Prompt: The first line of the entries and each line after it, through the one that contains "(220, 285) = (286, 141): red", are to be duplicated exactly; no picture belongs in the copy.

Records for processing:
+-------+

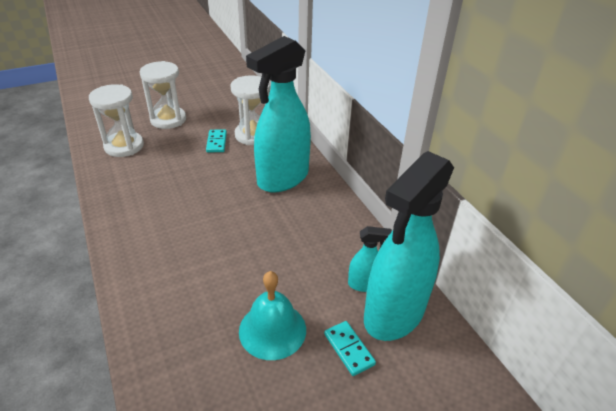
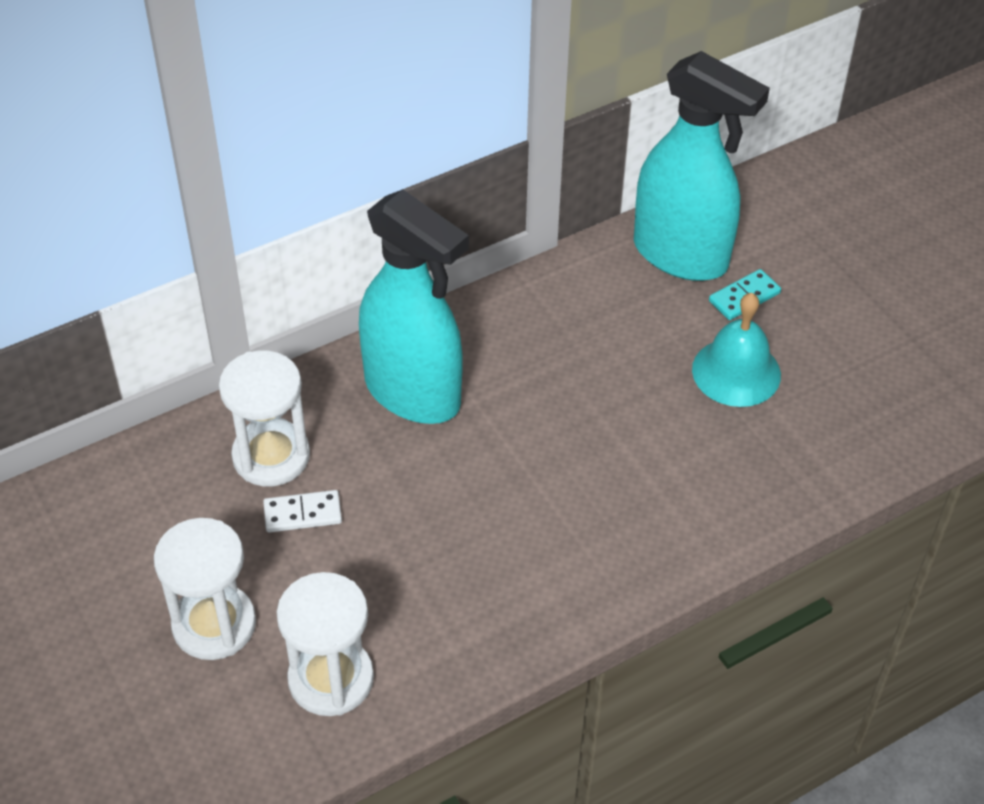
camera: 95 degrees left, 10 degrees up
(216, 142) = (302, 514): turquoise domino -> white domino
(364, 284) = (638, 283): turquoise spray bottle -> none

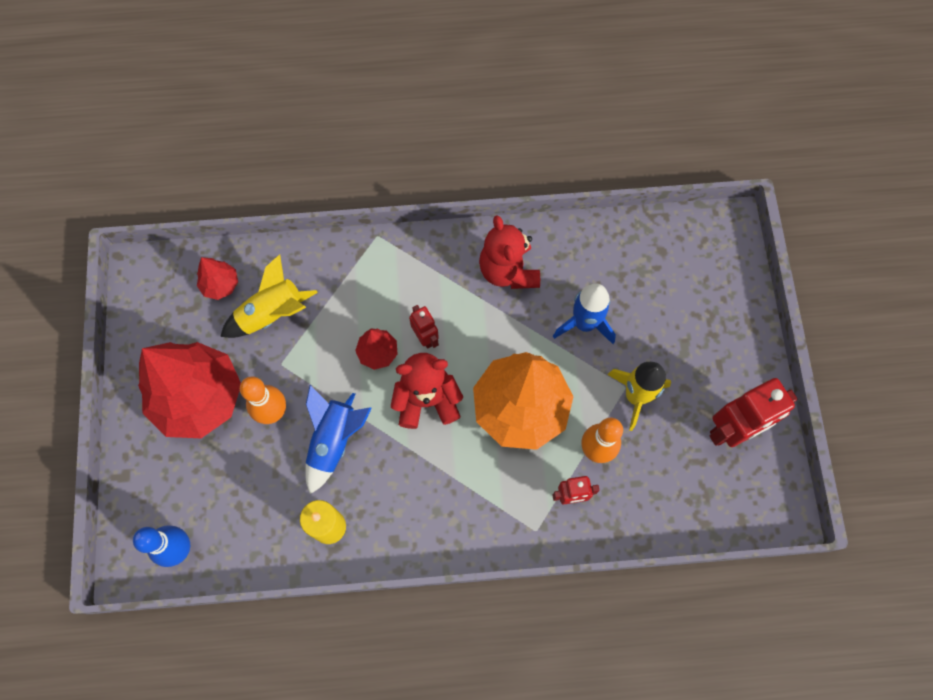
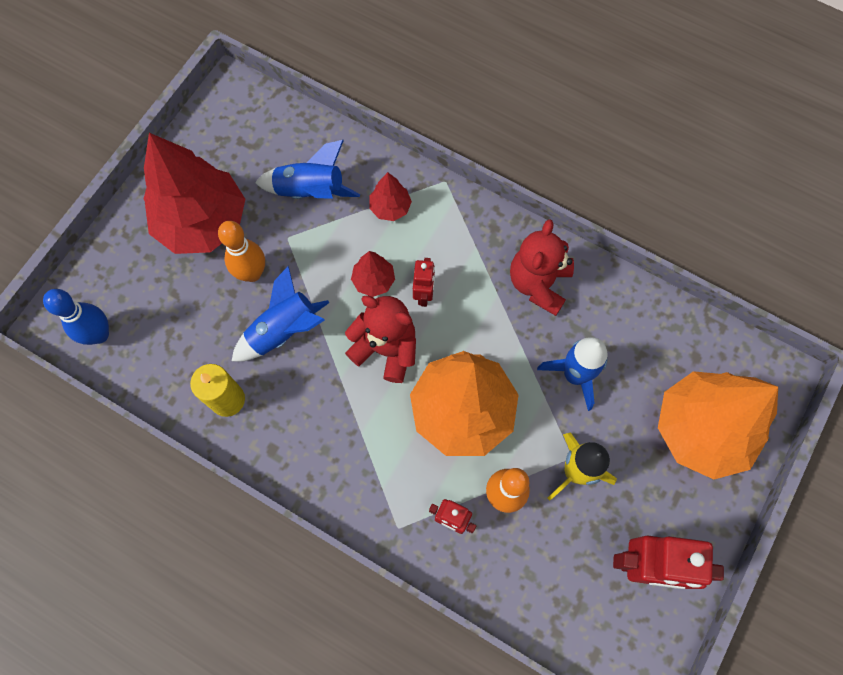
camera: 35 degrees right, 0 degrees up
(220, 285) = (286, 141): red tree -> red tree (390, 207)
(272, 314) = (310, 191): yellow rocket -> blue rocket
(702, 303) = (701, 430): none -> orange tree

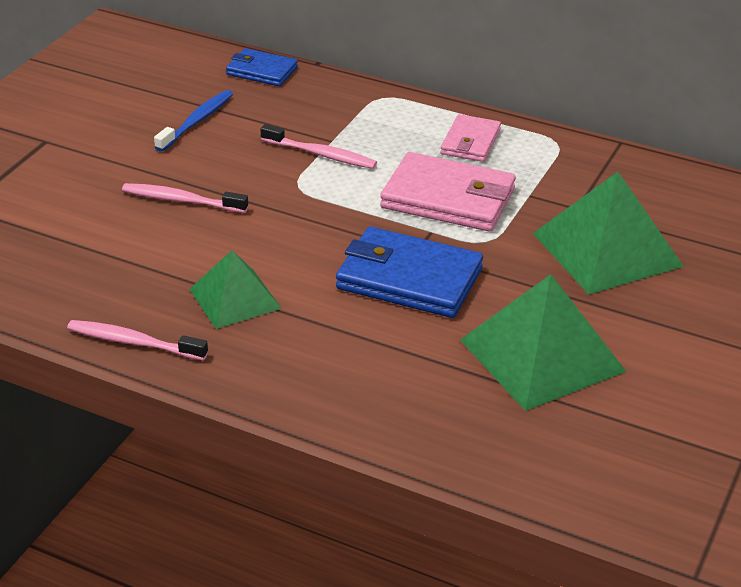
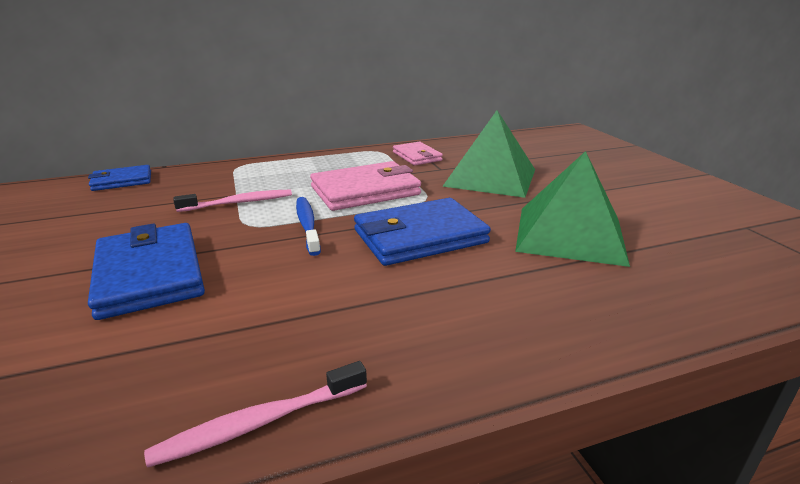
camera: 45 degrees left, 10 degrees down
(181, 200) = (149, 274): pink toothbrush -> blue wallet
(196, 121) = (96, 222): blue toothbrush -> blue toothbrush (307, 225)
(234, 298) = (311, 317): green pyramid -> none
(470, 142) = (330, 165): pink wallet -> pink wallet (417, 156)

+-------+

Solution below:
camera: 95 degrees left, 10 degrees up
(216, 142) = (302, 514): turquoise domino -> white domino
(364, 284) = (638, 283): turquoise spray bottle -> none

camera: 35 degrees right, 0 degrees up
(220, 285) = (286, 141): red tree -> red tree (390, 207)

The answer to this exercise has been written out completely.